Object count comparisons
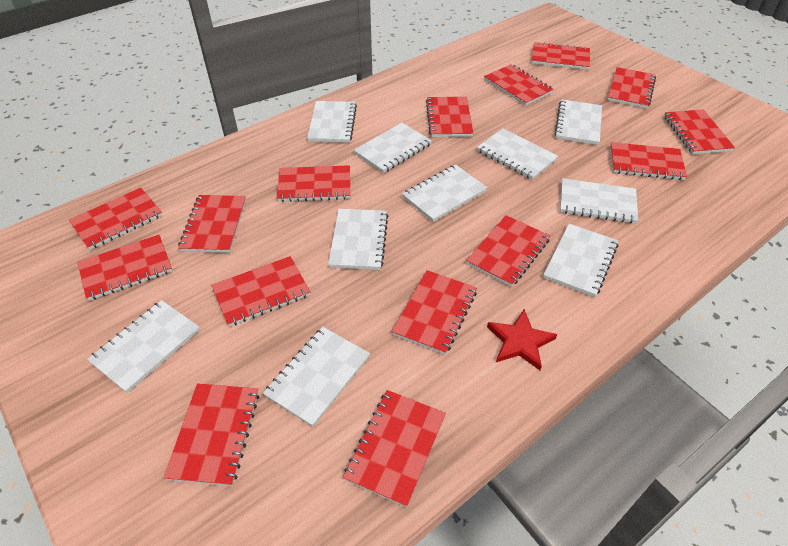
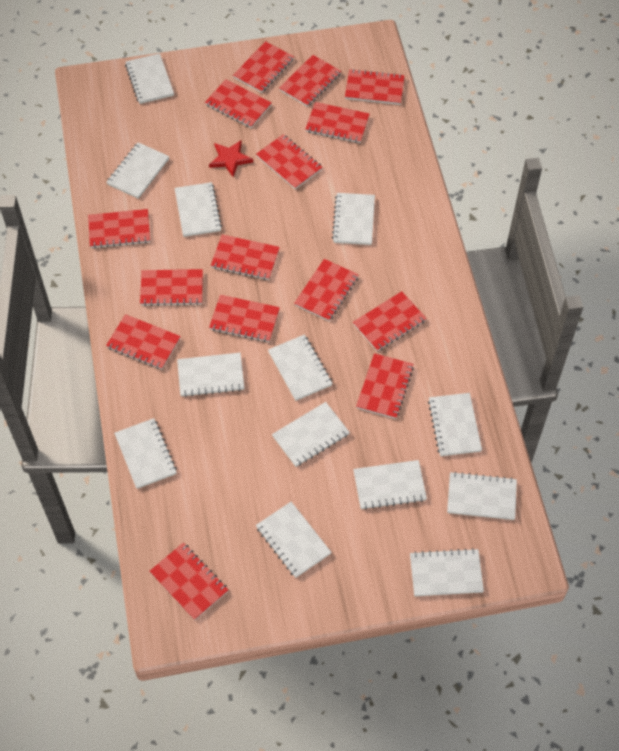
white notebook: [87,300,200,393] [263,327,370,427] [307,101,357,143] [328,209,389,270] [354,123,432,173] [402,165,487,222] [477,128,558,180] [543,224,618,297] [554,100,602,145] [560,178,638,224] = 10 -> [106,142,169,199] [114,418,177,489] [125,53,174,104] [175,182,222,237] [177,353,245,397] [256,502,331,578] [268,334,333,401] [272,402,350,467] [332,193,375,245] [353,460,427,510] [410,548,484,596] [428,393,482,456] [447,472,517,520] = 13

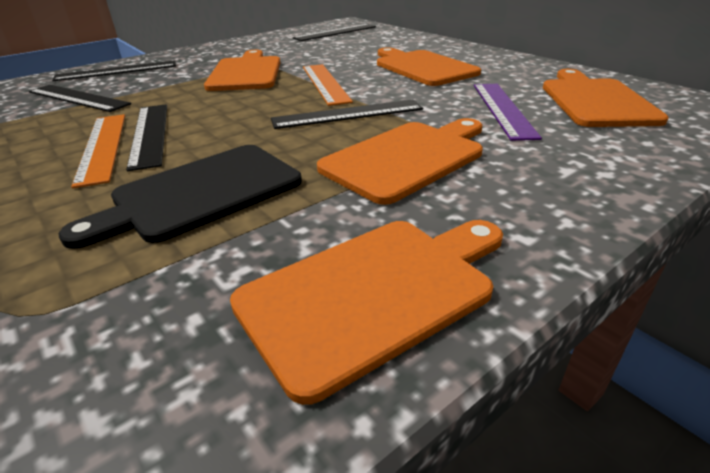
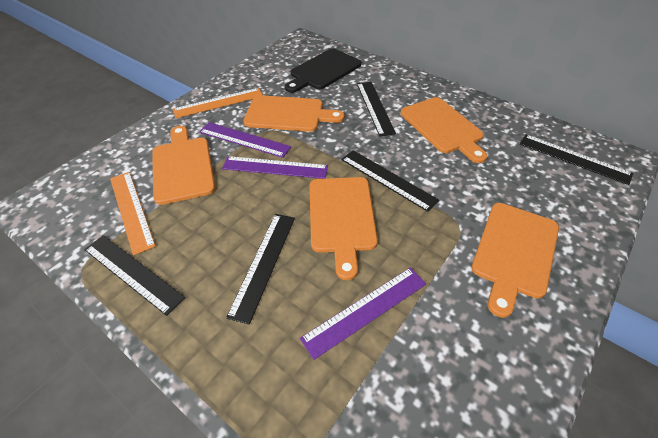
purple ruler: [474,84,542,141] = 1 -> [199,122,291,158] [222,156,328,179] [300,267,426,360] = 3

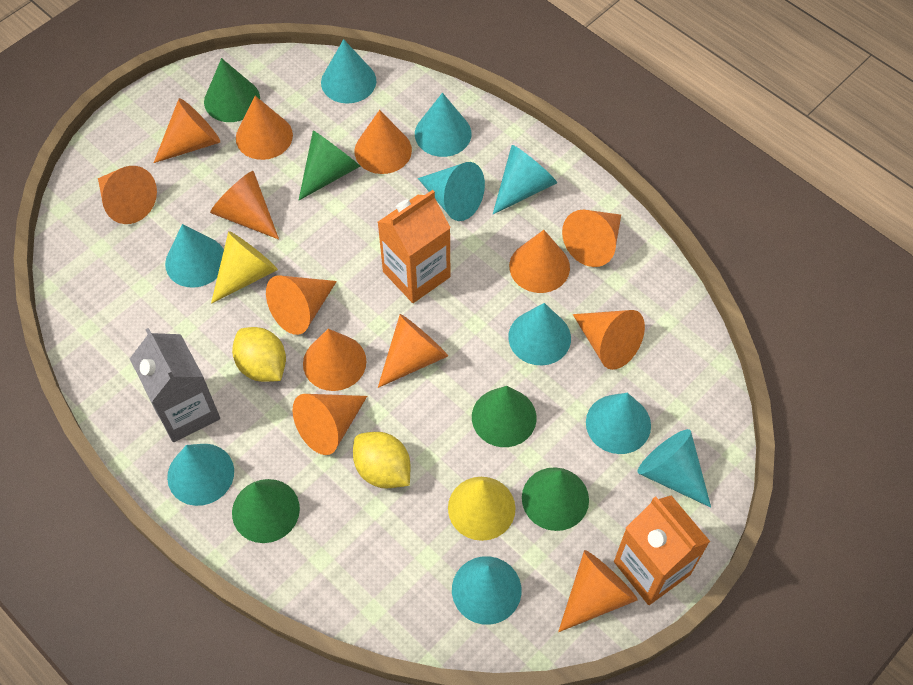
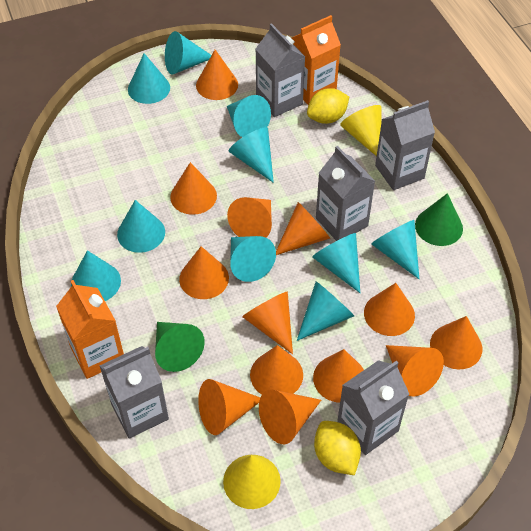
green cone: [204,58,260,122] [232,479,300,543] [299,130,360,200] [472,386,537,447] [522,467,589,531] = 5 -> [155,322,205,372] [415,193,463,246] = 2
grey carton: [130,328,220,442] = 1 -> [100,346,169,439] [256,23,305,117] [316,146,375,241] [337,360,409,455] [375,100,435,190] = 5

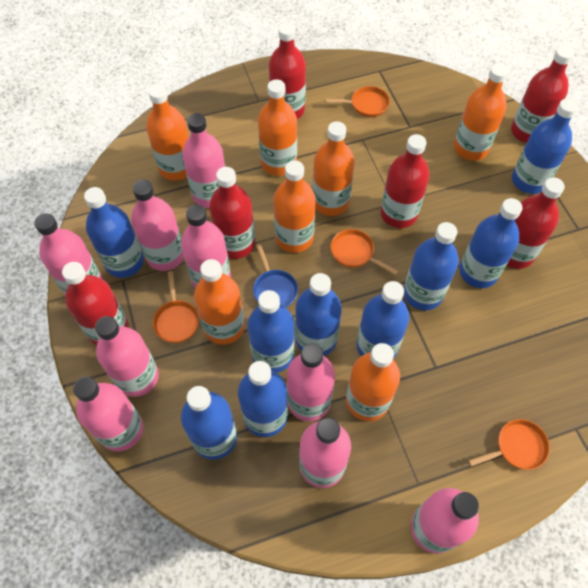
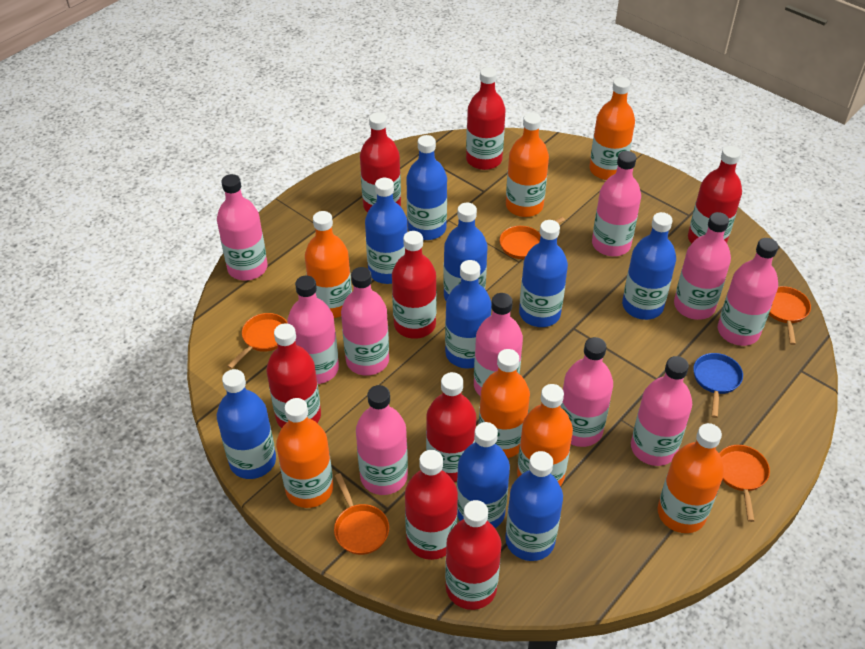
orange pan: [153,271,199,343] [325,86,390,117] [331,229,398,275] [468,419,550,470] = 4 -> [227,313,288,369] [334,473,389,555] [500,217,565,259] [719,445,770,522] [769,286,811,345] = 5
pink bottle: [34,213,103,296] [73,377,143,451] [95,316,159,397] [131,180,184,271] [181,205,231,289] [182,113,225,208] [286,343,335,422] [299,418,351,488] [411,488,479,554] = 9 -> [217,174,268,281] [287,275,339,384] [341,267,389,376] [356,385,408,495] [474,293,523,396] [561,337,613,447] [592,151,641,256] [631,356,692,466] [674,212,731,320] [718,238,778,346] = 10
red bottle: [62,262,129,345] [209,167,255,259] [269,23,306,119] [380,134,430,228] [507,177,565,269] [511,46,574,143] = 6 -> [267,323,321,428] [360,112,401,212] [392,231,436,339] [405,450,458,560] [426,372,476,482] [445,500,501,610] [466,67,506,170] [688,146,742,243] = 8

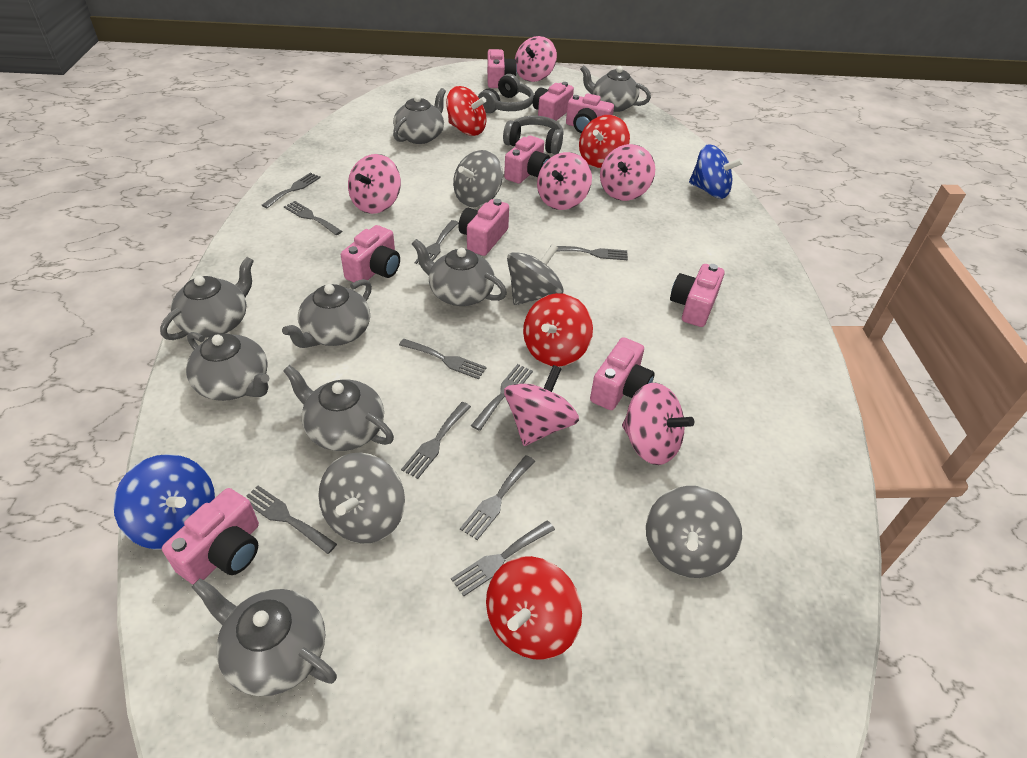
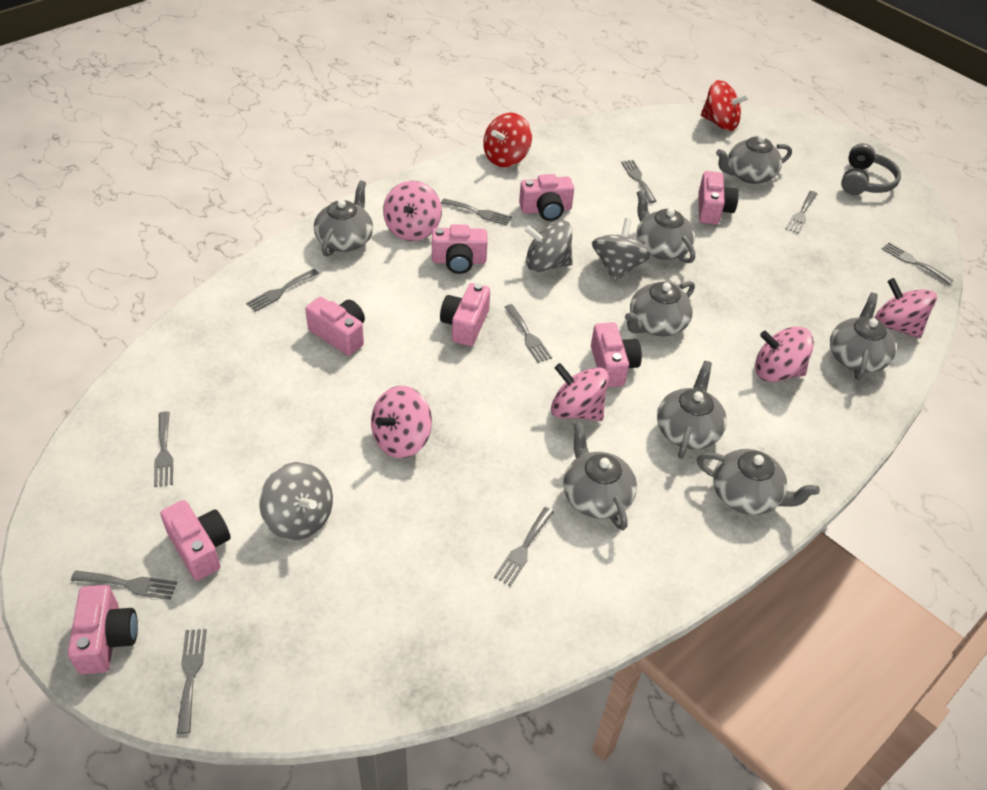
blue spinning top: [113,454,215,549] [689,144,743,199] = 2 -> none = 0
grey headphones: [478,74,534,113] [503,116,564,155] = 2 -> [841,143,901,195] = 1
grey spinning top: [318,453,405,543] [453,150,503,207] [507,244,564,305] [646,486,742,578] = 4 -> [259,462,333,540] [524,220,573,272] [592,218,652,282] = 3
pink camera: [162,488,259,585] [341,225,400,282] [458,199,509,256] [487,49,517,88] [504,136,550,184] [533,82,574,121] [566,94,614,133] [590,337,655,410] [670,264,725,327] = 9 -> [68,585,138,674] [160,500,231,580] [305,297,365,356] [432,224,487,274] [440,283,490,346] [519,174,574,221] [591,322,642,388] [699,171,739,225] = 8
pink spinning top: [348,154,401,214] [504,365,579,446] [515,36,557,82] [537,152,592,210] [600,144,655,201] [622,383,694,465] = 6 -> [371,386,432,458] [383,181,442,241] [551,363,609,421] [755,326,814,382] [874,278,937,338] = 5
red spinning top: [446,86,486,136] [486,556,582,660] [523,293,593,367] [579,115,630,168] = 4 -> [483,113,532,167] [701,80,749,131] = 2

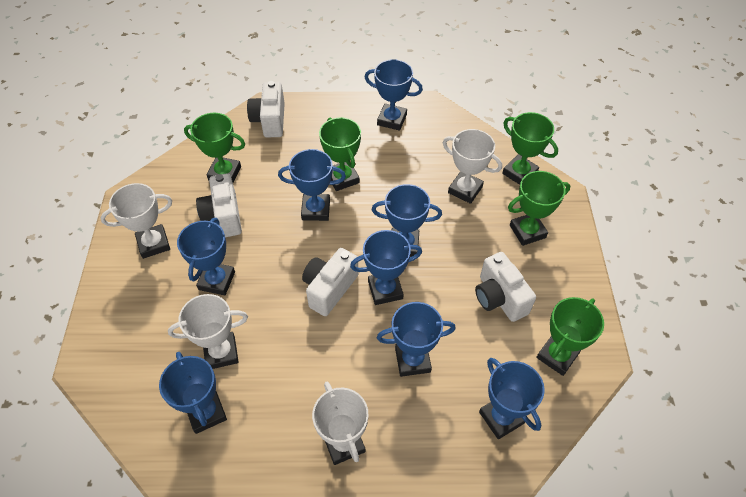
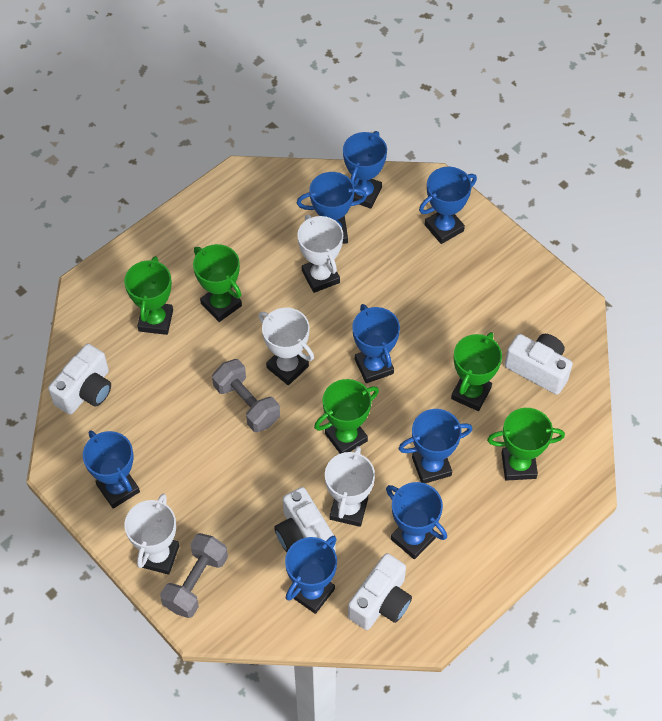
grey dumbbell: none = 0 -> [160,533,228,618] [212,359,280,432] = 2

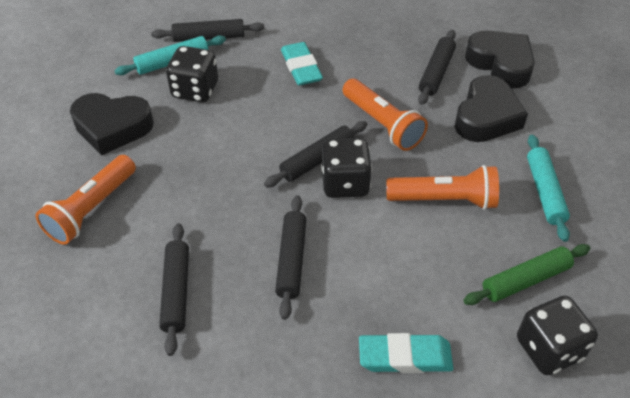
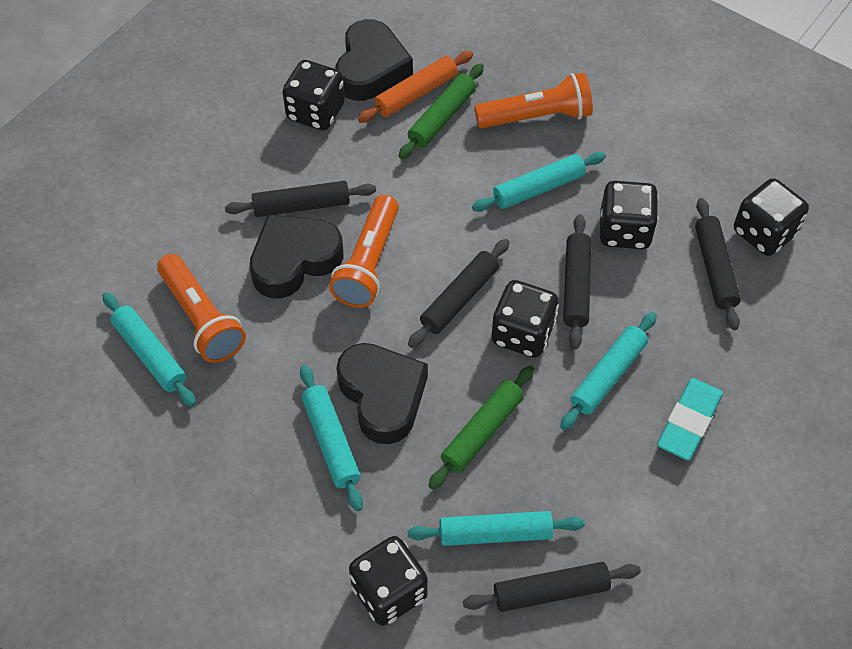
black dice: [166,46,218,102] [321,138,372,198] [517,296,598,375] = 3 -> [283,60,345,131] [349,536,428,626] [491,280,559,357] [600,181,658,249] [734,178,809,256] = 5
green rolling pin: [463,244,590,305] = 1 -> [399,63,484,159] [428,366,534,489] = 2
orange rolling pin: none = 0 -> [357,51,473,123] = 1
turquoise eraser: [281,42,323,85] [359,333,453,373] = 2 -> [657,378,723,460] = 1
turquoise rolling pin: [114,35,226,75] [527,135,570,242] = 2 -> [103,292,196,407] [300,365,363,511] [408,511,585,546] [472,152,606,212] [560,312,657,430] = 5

• **Your task**:
What are the lines from the one with "orange rolling pin: none" through the end of the records above? Set them down exactly, both ends included, and nothing else.

• **Answer**:
orange rolling pin: none = 0 -> [357,51,473,123] = 1
turquoise eraser: [281,42,323,85] [359,333,453,373] = 2 -> [657,378,723,460] = 1
turquoise rolling pin: [114,35,226,75] [527,135,570,242] = 2 -> [103,292,196,407] [300,365,363,511] [408,511,585,546] [472,152,606,212] [560,312,657,430] = 5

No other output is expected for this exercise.